Exercise:
The response must contain every line below in which "none" appears.

Source material:
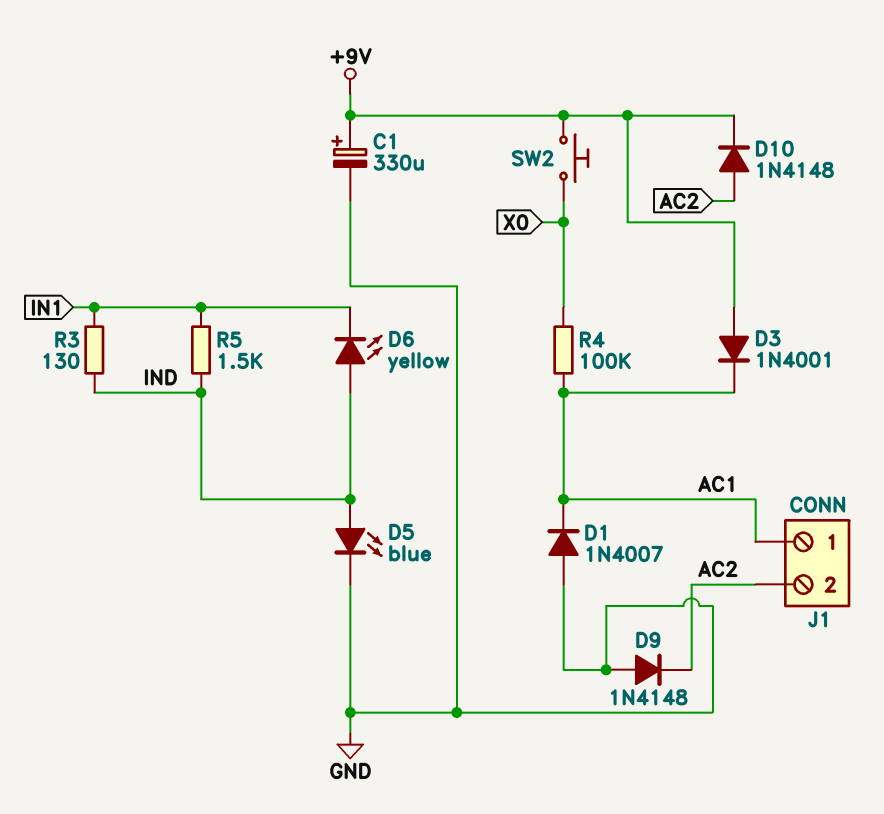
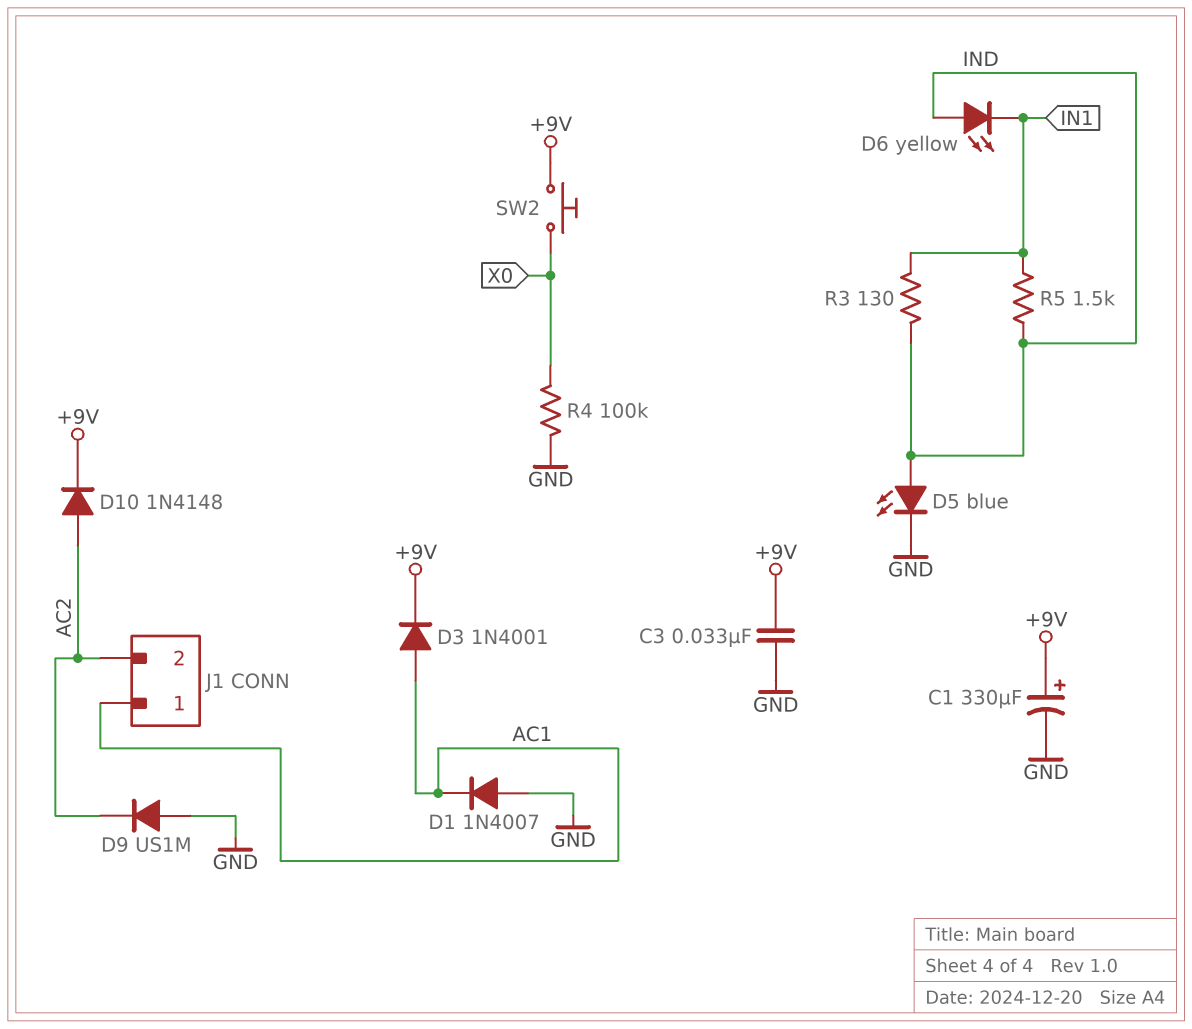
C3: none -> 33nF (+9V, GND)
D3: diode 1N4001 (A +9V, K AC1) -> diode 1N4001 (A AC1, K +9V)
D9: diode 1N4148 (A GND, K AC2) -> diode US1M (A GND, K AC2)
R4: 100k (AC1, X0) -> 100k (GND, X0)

...

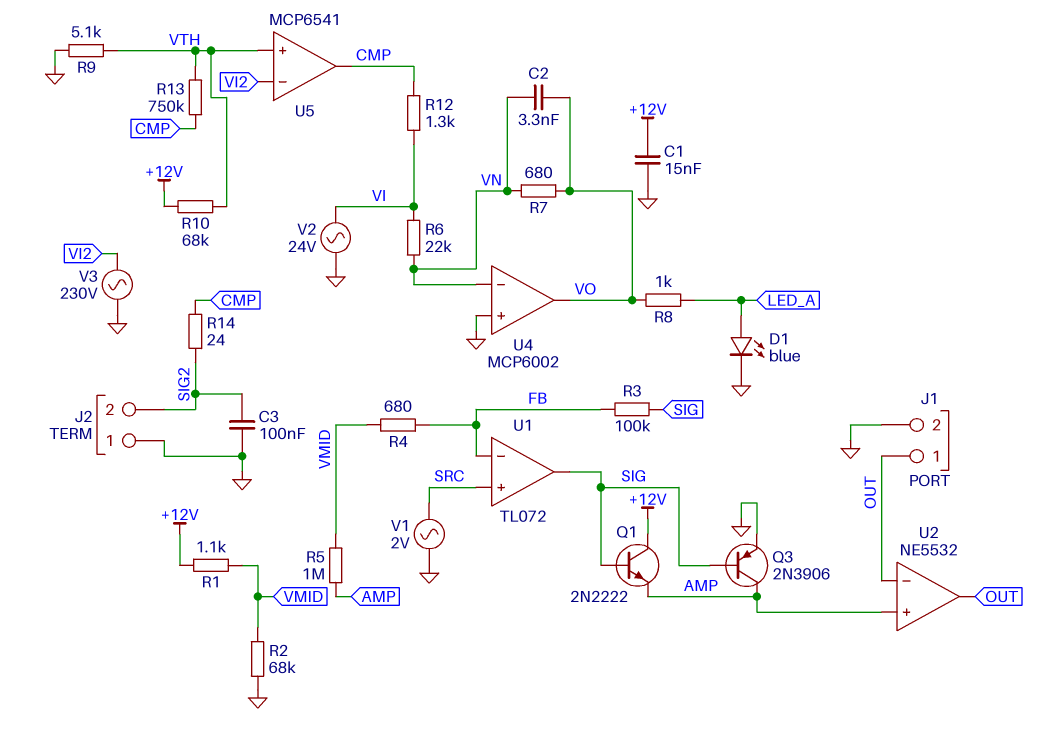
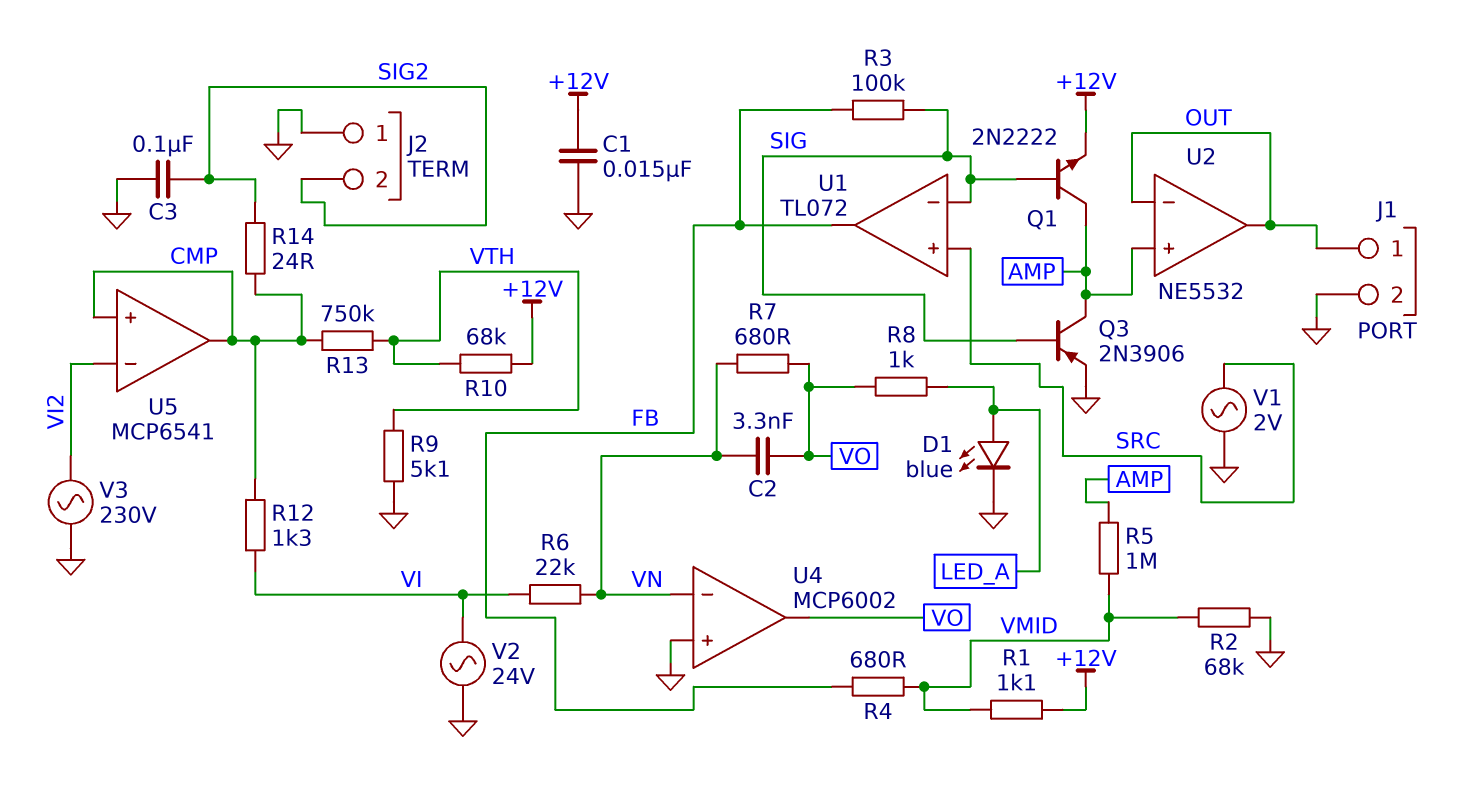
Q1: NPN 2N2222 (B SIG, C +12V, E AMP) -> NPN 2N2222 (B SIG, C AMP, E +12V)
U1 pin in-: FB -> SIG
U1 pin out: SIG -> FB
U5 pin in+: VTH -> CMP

---

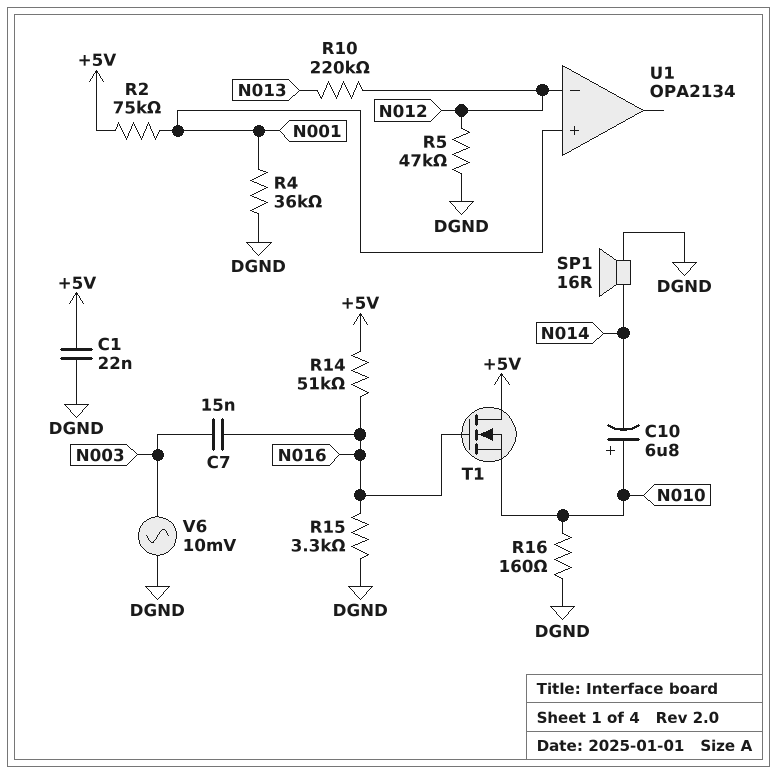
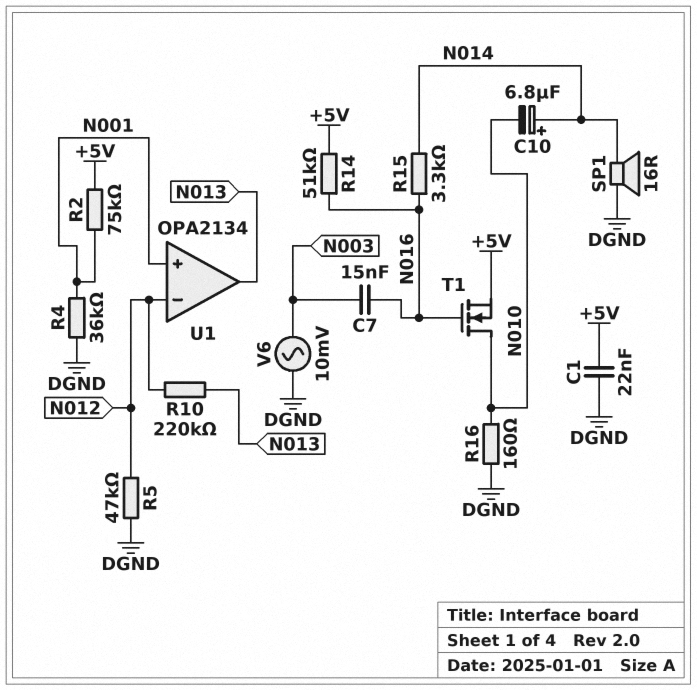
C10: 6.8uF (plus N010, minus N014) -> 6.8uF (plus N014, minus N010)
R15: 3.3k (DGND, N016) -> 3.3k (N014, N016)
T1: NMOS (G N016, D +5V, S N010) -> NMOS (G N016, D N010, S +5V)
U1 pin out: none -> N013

Reply to the task:
C3: none -> 33nF (+9V, GND)
U1 pin out: none -> N013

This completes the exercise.